**Input records:**
━━━━━━━━━━━━━━━━━━━━━━━━━━━━━━
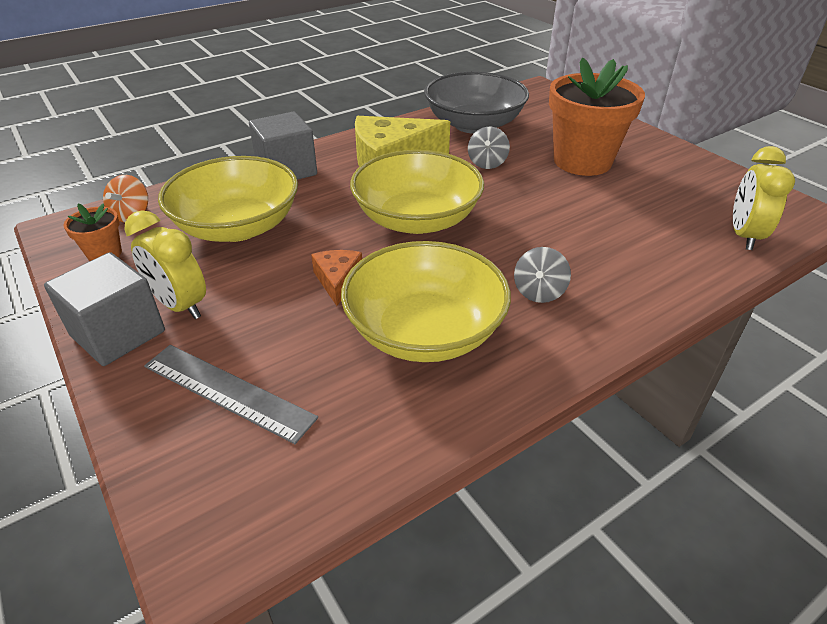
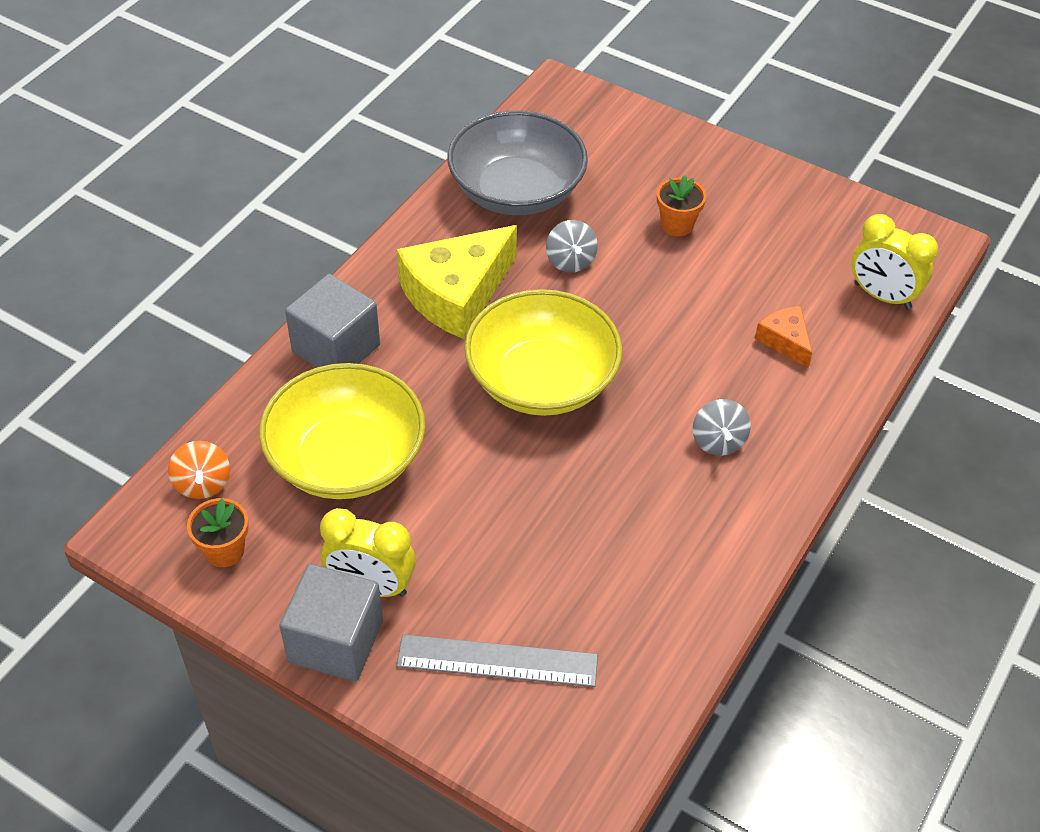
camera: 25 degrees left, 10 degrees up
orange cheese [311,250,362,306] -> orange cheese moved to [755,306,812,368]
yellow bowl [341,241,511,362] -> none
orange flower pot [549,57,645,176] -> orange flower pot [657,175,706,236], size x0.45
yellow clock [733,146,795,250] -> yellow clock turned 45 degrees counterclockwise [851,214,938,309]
━━━━━━━━━━━━━━━━━━━━━━━━━━━━━━
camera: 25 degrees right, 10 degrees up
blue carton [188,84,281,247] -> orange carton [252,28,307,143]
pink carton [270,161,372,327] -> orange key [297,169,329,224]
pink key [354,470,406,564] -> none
━━━━━━━━━━━━━━━━━━━━━━━━━━━━━━
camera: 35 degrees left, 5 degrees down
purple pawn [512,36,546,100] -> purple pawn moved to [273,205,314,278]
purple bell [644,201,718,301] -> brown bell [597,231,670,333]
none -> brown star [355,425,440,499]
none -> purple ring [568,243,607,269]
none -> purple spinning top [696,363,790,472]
━━━━━━━━━━━━━━━━━━━━━━━━━━━━━━
**Aim of the exercise:** All lines above from the one holding "yellow bowl [341,241,511,362] -> none" to the one holding "yellow clock [733,146,795,250]", inclusive, are to be copied exactly; no other line is wanted.

**Output for this task:**
yellow bowl [341,241,511,362] -> none
orange flower pot [549,57,645,176] -> orange flower pot [657,175,706,236], size x0.45
yellow clock [733,146,795,250] -> yellow clock turned 45 degrees counterclockwise [851,214,938,309]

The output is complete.